- Activity -
Extract every line below that contains the word "yellow".

- Extracted material -

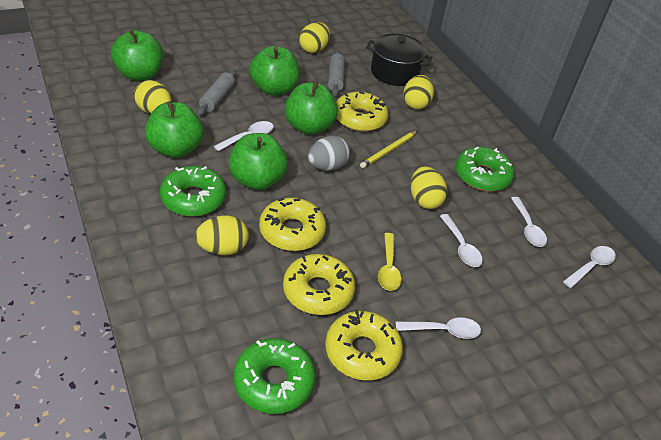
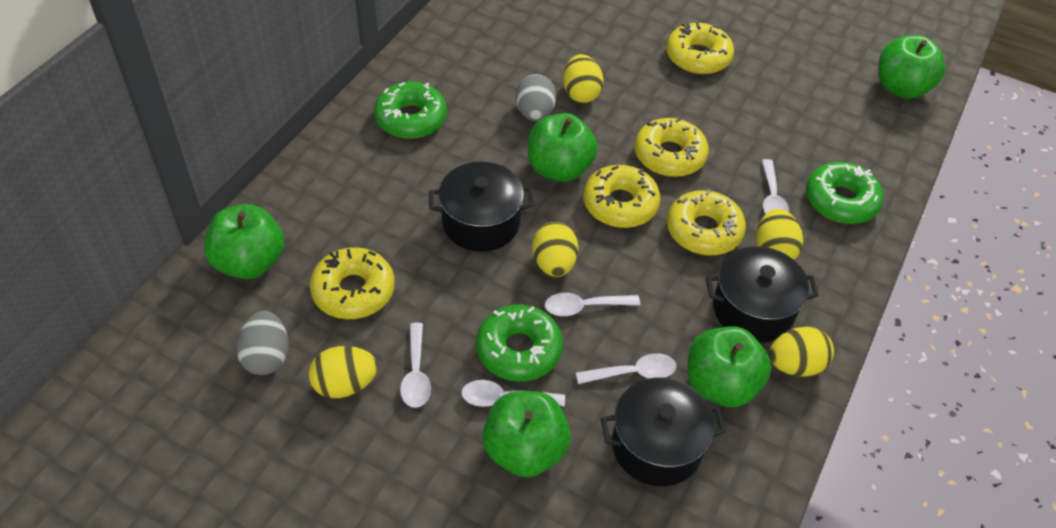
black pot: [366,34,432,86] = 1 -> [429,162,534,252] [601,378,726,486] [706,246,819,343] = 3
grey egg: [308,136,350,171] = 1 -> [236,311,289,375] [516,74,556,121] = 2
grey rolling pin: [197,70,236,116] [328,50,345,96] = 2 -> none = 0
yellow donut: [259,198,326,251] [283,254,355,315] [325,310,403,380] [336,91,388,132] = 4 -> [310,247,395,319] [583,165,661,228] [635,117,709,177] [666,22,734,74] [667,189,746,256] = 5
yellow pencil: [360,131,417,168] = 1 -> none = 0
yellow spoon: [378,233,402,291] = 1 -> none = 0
...
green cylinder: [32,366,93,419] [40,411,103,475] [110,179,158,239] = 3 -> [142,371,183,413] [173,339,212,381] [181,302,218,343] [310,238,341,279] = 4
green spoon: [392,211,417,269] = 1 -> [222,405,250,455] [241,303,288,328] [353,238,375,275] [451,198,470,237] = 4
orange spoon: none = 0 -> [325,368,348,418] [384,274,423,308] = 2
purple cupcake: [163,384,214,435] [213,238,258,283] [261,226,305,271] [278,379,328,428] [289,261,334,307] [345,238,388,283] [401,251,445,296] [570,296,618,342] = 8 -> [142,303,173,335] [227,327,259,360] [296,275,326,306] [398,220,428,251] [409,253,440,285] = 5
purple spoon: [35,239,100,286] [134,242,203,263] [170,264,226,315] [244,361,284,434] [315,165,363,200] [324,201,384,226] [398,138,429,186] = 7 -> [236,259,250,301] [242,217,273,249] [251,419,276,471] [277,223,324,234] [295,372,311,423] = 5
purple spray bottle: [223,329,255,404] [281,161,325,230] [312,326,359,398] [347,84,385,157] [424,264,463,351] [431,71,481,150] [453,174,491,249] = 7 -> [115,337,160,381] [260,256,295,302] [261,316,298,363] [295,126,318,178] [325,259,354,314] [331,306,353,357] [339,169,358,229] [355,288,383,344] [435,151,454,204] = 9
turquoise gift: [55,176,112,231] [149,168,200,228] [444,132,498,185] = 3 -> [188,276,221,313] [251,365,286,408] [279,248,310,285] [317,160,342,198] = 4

- Response to this exercise -
yellow donut: [259,198,326,251] [283,254,355,315] [325,310,403,380] [336,91,388,132] = 4 -> [310,247,395,319] [583,165,661,228] [635,117,709,177] [666,22,734,74] [667,189,746,256] = 5
yellow pencil: [360,131,417,168] = 1 -> none = 0
yellow spoon: [378,233,402,291] = 1 -> none = 0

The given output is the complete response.